**Record set**
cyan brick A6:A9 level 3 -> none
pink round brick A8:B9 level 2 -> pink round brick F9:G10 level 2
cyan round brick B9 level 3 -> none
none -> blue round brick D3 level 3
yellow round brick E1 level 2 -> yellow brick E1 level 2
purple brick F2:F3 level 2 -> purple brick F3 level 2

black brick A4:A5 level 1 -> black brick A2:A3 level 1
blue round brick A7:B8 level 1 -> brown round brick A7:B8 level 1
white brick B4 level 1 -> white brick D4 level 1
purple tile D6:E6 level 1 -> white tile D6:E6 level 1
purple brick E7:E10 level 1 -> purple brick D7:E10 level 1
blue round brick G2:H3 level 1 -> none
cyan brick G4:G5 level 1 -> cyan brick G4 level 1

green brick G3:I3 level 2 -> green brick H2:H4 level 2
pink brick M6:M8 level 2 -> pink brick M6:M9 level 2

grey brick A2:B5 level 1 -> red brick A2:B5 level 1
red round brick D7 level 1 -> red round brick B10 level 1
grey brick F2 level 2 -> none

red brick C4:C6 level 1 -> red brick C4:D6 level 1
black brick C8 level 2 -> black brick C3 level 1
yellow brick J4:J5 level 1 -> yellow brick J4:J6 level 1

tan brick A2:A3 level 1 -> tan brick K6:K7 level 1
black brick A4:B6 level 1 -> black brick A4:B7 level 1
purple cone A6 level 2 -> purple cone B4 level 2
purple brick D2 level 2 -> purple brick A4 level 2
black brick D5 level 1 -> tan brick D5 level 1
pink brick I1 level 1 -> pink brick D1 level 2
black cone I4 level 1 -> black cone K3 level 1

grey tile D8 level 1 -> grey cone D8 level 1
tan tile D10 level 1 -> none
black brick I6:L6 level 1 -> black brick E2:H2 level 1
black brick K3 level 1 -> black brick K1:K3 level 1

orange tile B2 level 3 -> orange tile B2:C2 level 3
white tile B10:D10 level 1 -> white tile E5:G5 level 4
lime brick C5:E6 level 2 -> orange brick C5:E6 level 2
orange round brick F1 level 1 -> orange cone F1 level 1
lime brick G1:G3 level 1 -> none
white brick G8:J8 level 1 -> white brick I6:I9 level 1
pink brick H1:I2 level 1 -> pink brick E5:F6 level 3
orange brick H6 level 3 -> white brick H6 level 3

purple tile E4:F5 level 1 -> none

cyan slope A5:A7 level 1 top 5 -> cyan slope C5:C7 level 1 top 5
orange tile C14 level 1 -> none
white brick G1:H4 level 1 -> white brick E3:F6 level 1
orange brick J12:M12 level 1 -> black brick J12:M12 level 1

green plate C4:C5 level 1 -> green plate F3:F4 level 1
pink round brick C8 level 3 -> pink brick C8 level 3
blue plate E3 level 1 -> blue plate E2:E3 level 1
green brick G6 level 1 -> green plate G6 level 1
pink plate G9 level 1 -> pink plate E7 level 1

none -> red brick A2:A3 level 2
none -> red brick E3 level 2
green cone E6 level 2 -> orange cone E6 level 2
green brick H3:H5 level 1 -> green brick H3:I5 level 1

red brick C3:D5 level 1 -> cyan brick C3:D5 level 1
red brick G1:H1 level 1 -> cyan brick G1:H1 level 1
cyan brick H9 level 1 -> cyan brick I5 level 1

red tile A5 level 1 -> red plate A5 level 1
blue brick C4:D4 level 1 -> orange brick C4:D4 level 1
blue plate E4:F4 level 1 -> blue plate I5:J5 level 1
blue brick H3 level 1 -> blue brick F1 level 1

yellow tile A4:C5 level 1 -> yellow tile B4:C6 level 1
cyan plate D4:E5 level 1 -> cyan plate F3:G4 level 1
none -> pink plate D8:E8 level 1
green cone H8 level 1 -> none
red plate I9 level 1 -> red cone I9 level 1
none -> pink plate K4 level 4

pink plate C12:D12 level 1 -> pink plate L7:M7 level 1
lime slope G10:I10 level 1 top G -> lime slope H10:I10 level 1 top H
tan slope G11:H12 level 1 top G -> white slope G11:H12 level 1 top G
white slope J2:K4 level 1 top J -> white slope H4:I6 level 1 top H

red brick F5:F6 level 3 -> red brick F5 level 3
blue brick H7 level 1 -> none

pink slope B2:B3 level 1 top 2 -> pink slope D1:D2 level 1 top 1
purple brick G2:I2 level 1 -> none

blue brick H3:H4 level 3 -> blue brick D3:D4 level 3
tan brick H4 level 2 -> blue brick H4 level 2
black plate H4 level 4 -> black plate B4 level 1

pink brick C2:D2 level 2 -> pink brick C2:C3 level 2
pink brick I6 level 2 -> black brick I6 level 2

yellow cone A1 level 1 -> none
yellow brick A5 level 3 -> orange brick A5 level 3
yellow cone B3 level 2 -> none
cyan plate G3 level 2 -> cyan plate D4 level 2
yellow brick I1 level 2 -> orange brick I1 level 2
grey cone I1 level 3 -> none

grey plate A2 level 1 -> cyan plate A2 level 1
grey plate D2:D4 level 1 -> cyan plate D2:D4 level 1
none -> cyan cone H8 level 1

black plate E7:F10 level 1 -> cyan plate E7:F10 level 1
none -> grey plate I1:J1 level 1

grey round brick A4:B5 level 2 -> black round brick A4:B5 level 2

**What you have to do**
Only the lines from the beginning of the listing through the line containing "grey brick A2:B5" are wanted, each restated word for word.

**Written reply**
cyan brick A6:A9 level 3 -> none
pink round brick A8:B9 level 2 -> pink round brick F9:G10 level 2
cyan round brick B9 level 3 -> none
none -> blue round brick D3 level 3
yellow round brick E1 level 2 -> yellow brick E1 level 2
purple brick F2:F3 level 2 -> purple brick F3 level 2

black brick A4:A5 level 1 -> black brick A2:A3 level 1
blue round brick A7:B8 level 1 -> brown round brick A7:B8 level 1
white brick B4 level 1 -> white brick D4 level 1
purple tile D6:E6 level 1 -> white tile D6:E6 level 1
purple brick E7:E10 level 1 -> purple brick D7:E10 level 1
blue round brick G2:H3 level 1 -> none
cyan brick G4:G5 level 1 -> cyan brick G4 level 1

green brick G3:I3 level 2 -> green brick H2:H4 level 2
pink brick M6:M8 level 2 -> pink brick M6:M9 level 2

grey brick A2:B5 level 1 -> red brick A2:B5 level 1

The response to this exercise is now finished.